_To do:_ Write each line exactly as it stands, from the line containing "Paula: [619,374,673,416] ->" through the end of the data.

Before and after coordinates
===============
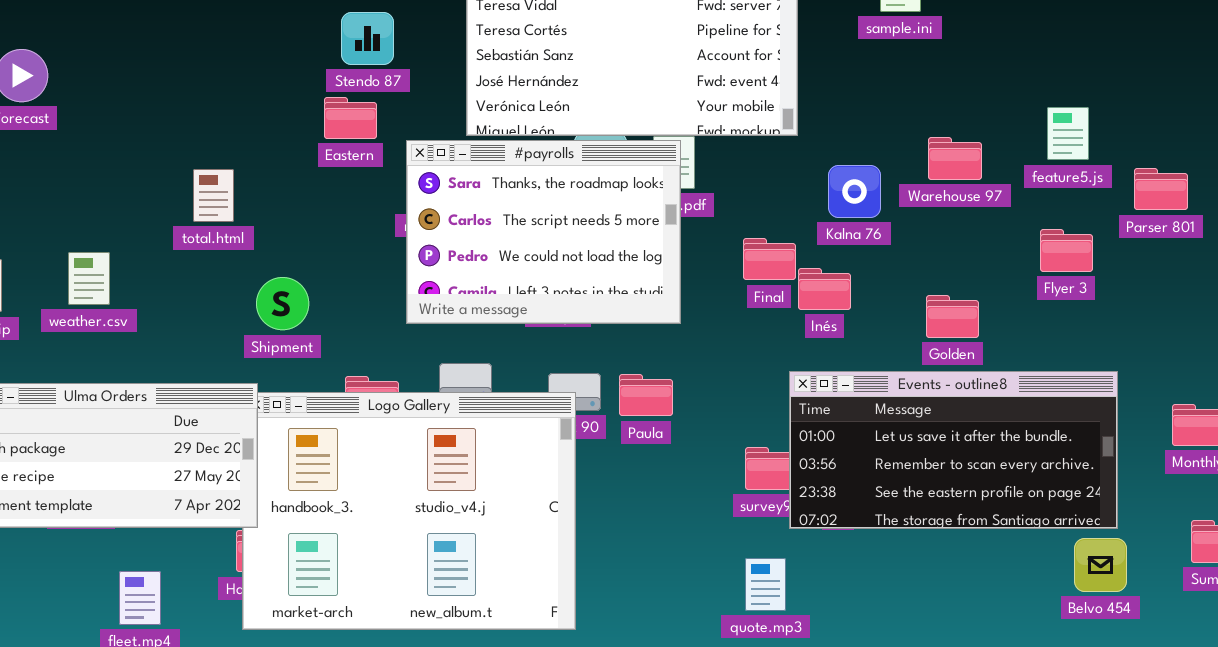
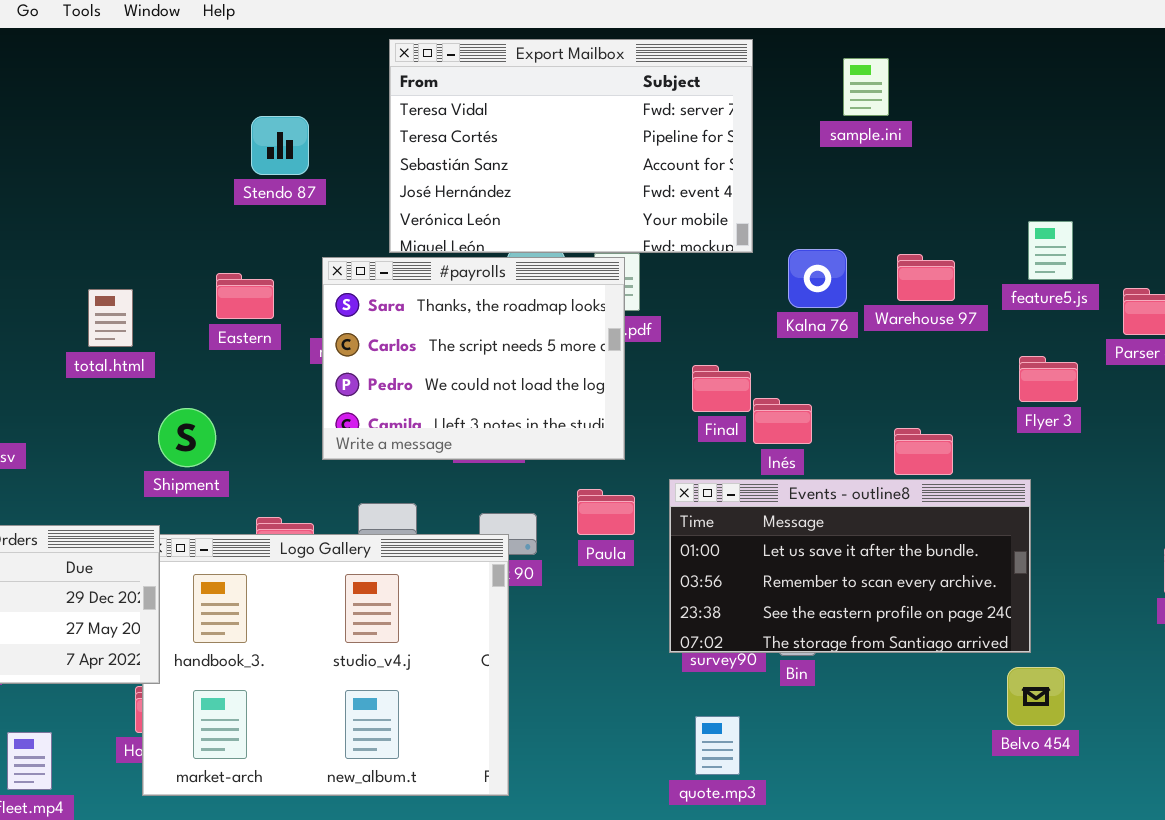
Eastern: [324,97,377,139] -> [216,273,274,319], moved
Kalna 76: [828,165,881,218] -> [788,249,847,308], moved
Events - outline8: [789,371,1118,529] -> [669,479,1031,653], moved
Paula: [619,374,673,416] -> [577,489,635,535], moved
Belvo 454: [1074,538,1127,592] -> [1007,667,1065,726], moved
===============
_Result:_
Paula: [619,374,673,416] -> [577,489,635,535], moved
Belvo 454: [1074,538,1127,592] -> [1007,667,1065,726], moved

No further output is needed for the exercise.